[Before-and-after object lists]
※

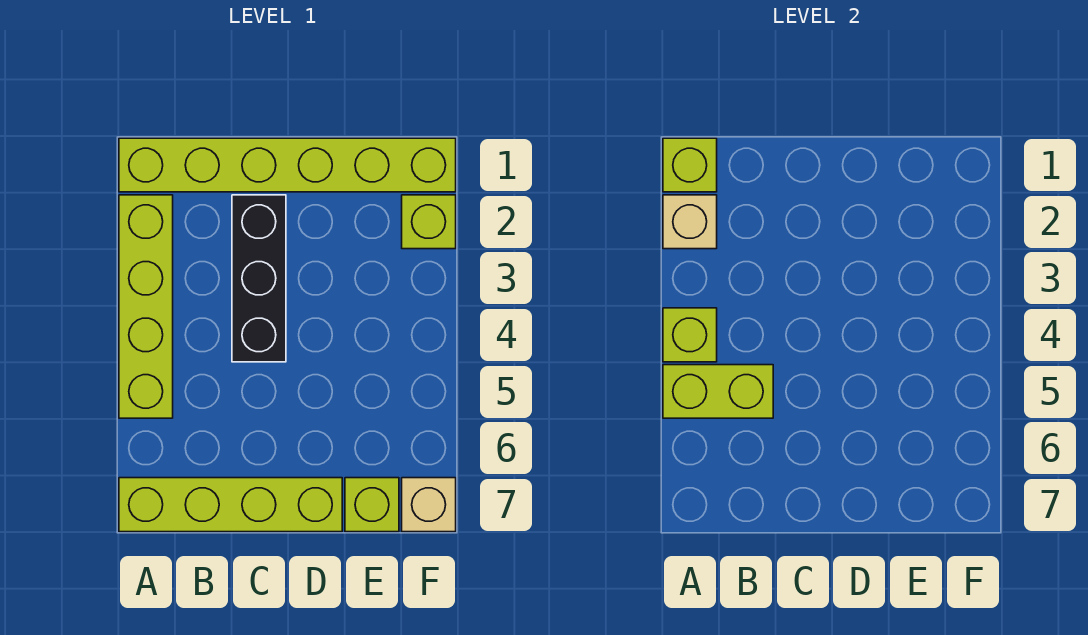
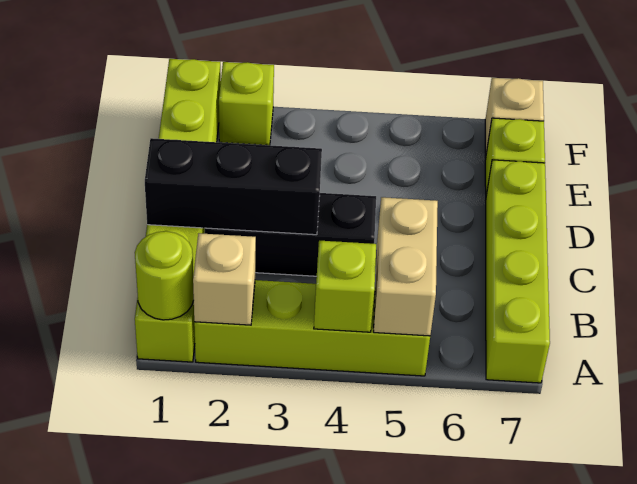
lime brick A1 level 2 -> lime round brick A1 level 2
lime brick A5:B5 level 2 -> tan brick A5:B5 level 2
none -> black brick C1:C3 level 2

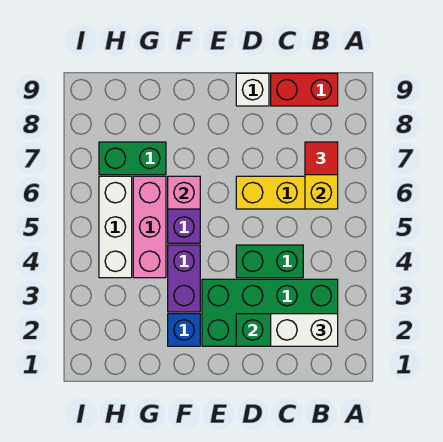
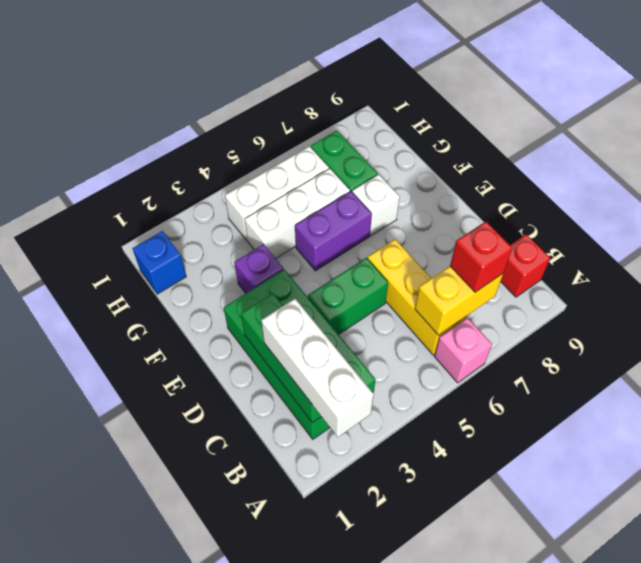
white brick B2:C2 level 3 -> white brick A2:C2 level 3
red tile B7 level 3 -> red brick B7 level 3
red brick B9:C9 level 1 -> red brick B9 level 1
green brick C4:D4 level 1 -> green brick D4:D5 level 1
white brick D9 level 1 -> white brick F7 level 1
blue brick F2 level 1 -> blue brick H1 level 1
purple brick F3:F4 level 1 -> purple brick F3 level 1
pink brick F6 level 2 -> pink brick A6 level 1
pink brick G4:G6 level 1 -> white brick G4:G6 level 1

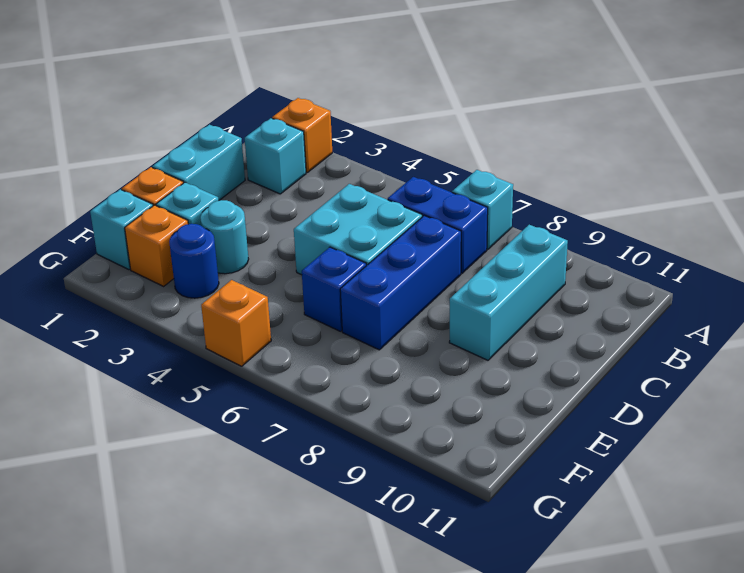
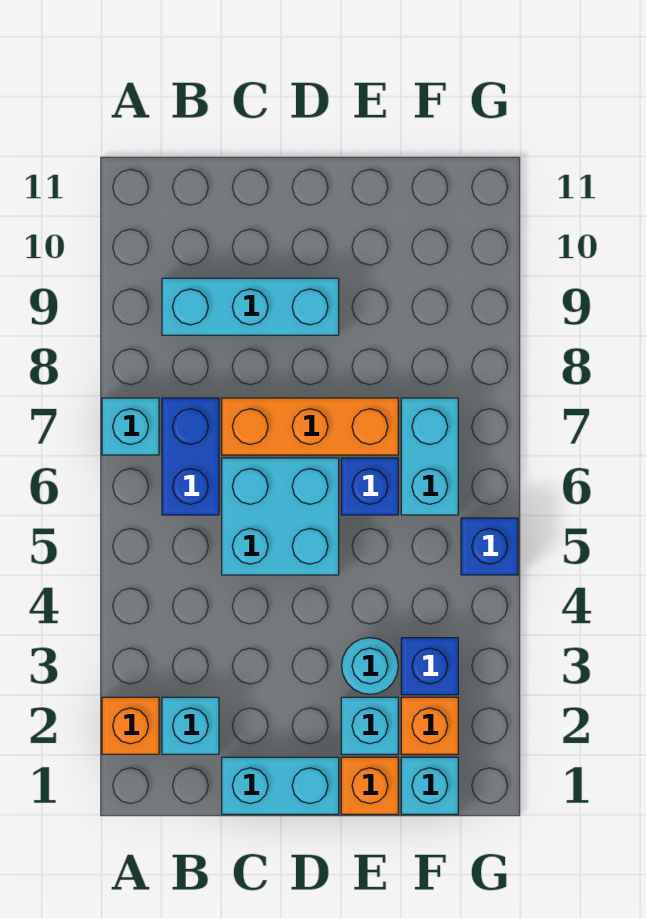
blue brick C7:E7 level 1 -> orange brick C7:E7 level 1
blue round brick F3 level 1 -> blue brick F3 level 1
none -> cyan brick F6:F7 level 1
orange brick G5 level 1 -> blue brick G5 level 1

※

## What is expected
The line containing "blue round brick" begins the span, and the last line of the records above ends it. Return that span exactly, and nothing outside it.

## Expected answer
blue round brick F3 level 1 -> blue brick F3 level 1
none -> cyan brick F6:F7 level 1
orange brick G5 level 1 -> blue brick G5 level 1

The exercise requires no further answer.